◆ **Task goal**
Output exactly the lines from the line with "D6: schottky SS14" through the end of the records below. Include nothing else.

*** Opening Data for this task ***

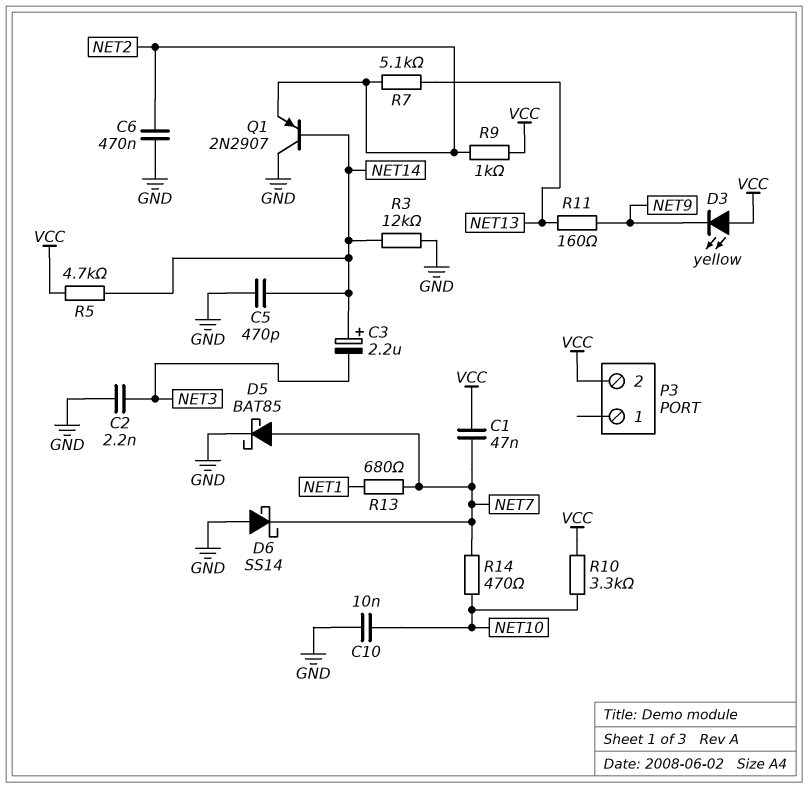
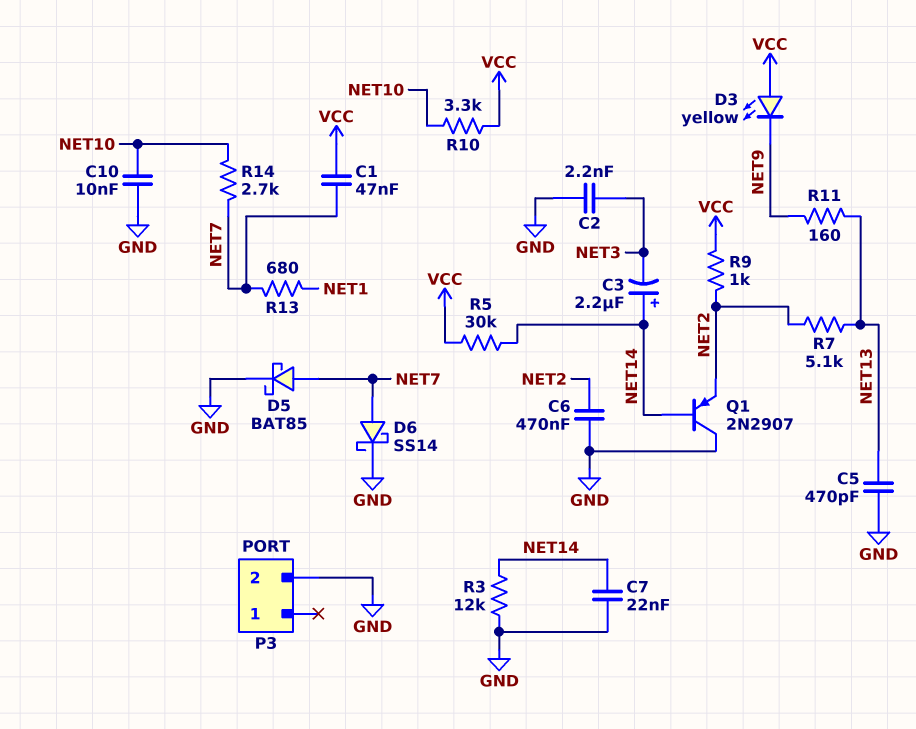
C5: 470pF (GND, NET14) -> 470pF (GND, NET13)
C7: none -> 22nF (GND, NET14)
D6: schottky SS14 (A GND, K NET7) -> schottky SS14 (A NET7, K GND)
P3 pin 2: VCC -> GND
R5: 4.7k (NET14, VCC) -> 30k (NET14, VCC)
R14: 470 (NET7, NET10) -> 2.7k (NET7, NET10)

*** Closing Data for this task ***

◆ **Response**
D6: schottky SS14 (A GND, K NET7) -> schottky SS14 (A NET7, K GND)
P3 pin 2: VCC -> GND
R5: 4.7k (NET14, VCC) -> 30k (NET14, VCC)
R14: 470 (NET7, NET10) -> 2.7k (NET7, NET10)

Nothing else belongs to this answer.